__WORK INSTRUCTION__
Leave out the pictures and print the rest of the entries exactly as they stand.

Coordinate-based change listings:
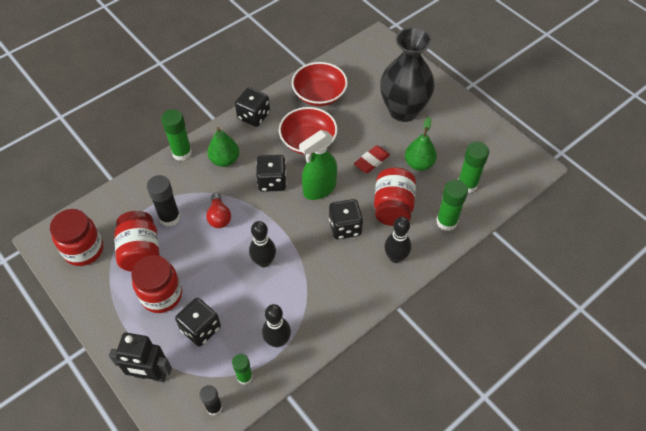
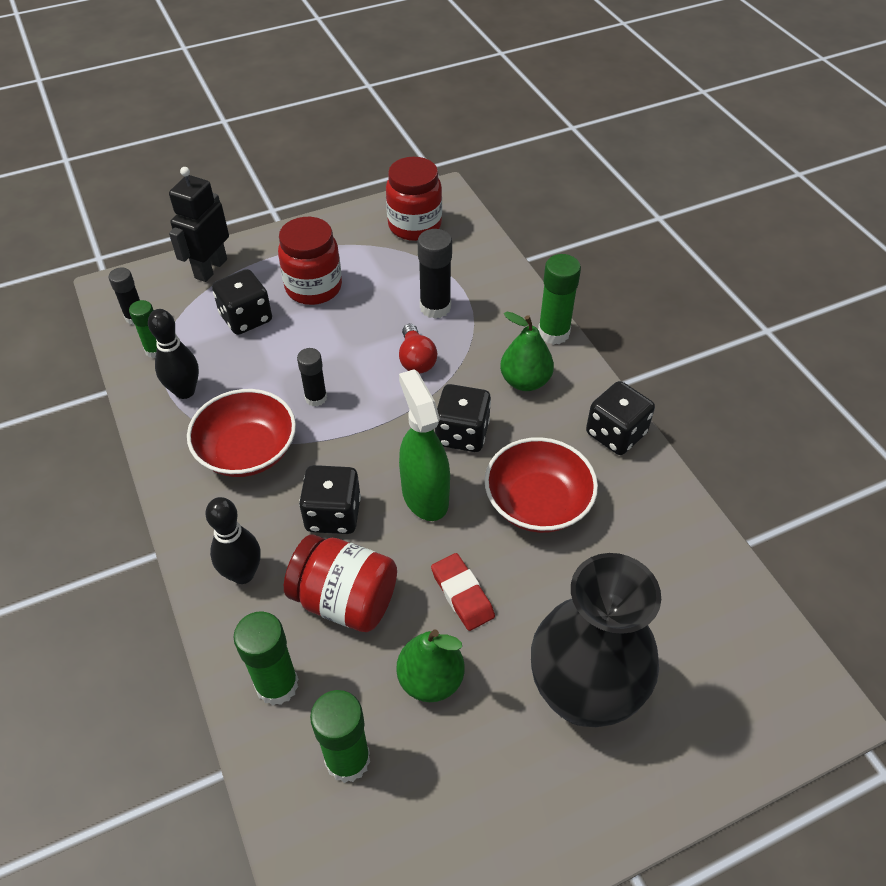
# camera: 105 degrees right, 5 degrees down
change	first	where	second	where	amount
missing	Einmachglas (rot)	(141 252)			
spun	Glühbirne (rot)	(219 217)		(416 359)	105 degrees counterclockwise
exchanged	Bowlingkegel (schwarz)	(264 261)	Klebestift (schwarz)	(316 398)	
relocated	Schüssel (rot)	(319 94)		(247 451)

__RESPONSE AREA__
# camera: 105 degrees right, 5 degrees down
change	first	where	second	where	amount
missing	Einmachglas (rot)	(141 252)			
spun	Glühbirne (rot)	(219 217)		(416 359)	105 degrees counterclockwise
exchanged	Bowlingkegel (schwarz)	(264 261)	Klebestift (schwarz)	(316 398)	
relocated	Schüssel (rot)	(319 94)		(247 451)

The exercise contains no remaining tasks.